◆ TASK GOAL: Go to the line that contains "R14: none -> 330 (GND, VE)" and extract it along with every line after it, exactly, through the end of the data below.

◆ EXTRACTED INFORMATION:
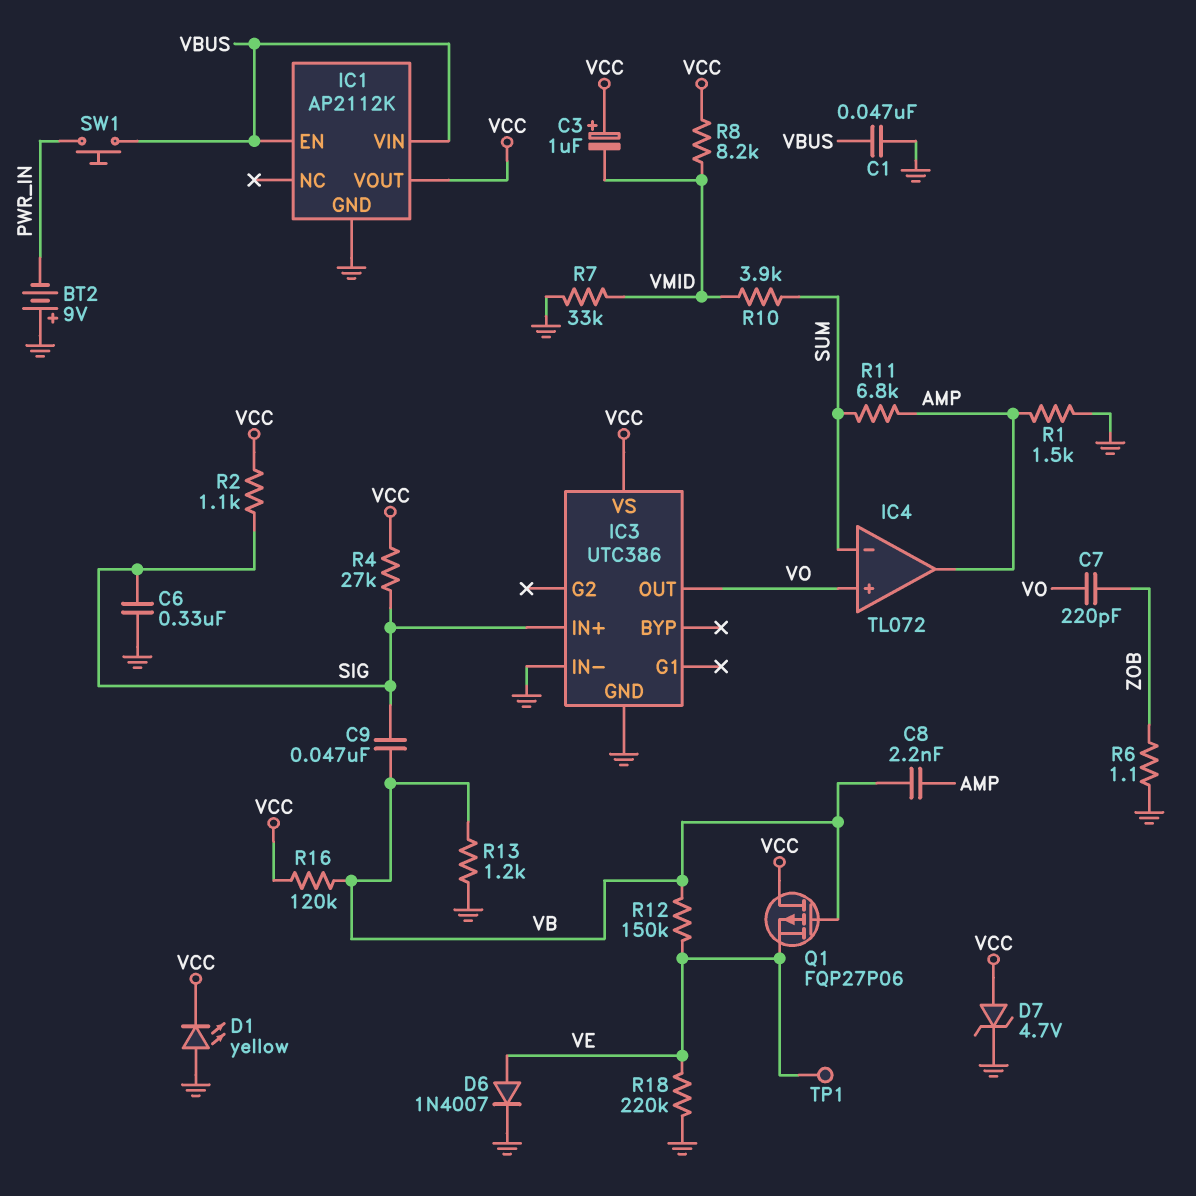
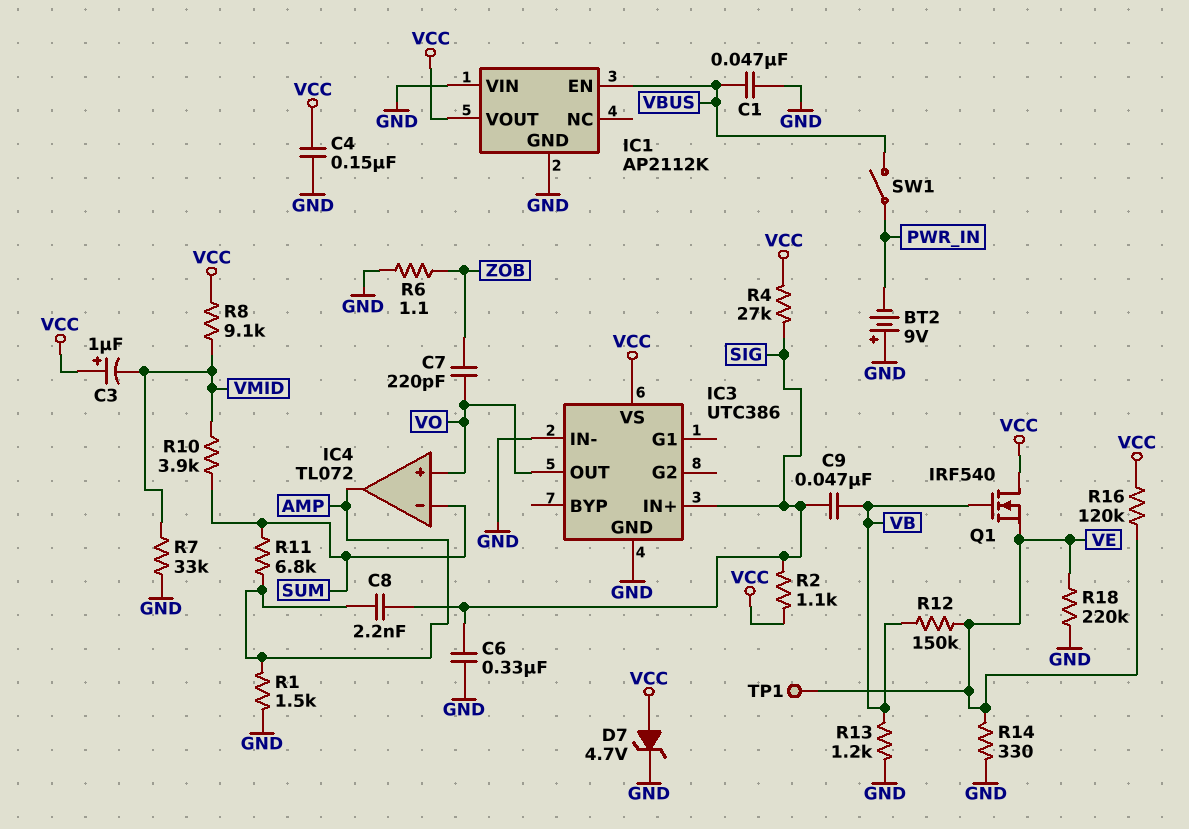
C4: none -> 150nF (GND, VCC)
C8: 2.2nF (AMP, VB) -> 2.2nF (AMP, SIG)
D1: LED yellow (A GND, K VCC) -> none
D6: diode 1N4007 (A VE, K GND) -> none
IC1 pin VIN: VBUS -> GND
Q1: PMOS FQP27P06 (G VB, D VCC, S VE) -> NMOS IRF540 (G VB, D VCC, S VE)
R8: 8.2k (VCC, VMID) -> 9.1k (VCC, VMID)
R14: none -> 330 (GND, VE)
R16: 120k (VB, VCC) -> 120k (VCC, VE)
SW1: button (PWR_IN, VBUS) -> switch (PWR_IN, VBUS)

◆ EXERCISE OUTPUT:
R14: none -> 330 (GND, VE)
R16: 120k (VB, VCC) -> 120k (VCC, VE)
SW1: button (PWR_IN, VBUS) -> switch (PWR_IN, VBUS)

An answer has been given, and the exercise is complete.